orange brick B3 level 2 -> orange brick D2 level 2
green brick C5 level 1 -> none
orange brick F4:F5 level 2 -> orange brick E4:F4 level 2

-=-=-

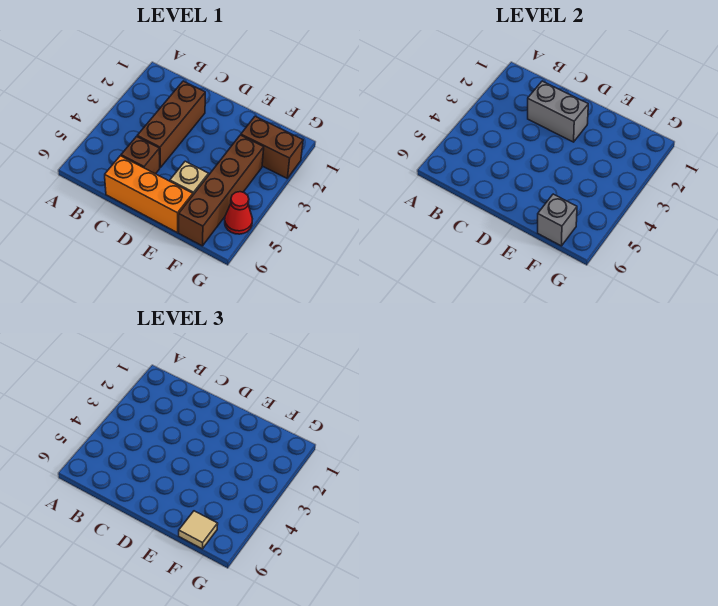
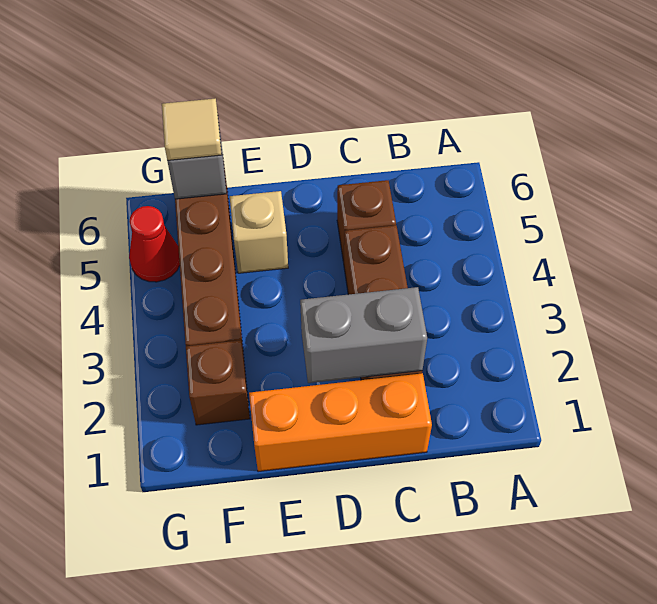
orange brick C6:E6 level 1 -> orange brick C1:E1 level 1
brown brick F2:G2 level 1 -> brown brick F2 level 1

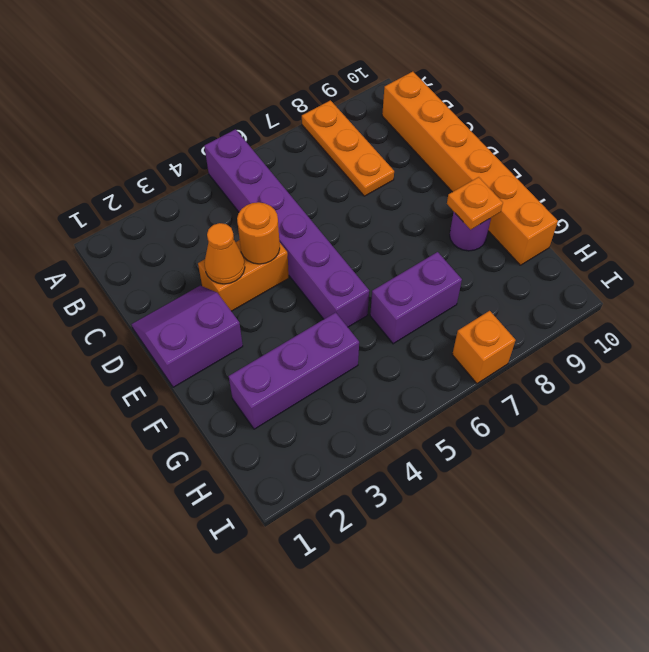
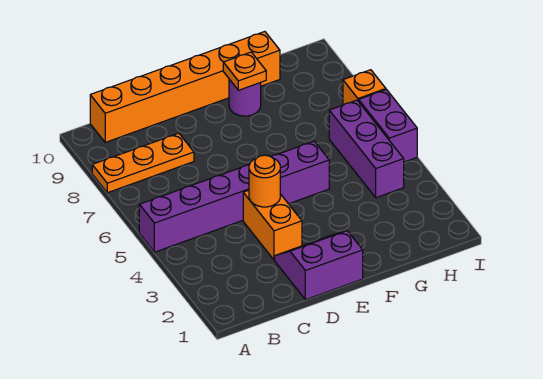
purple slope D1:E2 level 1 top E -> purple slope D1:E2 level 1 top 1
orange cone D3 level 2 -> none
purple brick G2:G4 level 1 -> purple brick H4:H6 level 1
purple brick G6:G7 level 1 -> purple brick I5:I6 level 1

-=-=-

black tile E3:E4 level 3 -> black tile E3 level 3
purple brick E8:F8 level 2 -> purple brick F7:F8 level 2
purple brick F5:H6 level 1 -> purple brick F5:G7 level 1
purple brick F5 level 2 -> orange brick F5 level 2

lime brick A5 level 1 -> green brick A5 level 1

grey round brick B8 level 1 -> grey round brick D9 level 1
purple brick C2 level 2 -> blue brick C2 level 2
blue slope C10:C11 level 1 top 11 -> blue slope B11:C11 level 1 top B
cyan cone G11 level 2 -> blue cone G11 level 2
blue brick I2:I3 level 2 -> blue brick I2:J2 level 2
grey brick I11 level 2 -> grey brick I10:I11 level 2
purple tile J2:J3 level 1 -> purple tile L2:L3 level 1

-=-=-

* Work request:
When you reach the line containing "black tile E3:E4" in the data above, start copying exactly, and stop after the line containing "grey brick I11".

* Your solution:
black tile E3:E4 level 3 -> black tile E3 level 3
purple brick E8:F8 level 2 -> purple brick F7:F8 level 2
purple brick F5:H6 level 1 -> purple brick F5:G7 level 1
purple brick F5 level 2 -> orange brick F5 level 2

lime brick A5 level 1 -> green brick A5 level 1

grey round brick B8 level 1 -> grey round brick D9 level 1
purple brick C2 level 2 -> blue brick C2 level 2
blue slope C10:C11 level 1 top 11 -> blue slope B11:C11 level 1 top B
cyan cone G11 level 2 -> blue cone G11 level 2
blue brick I2:I3 level 2 -> blue brick I2:J2 level 2
grey brick I11 level 2 -> grey brick I10:I11 level 2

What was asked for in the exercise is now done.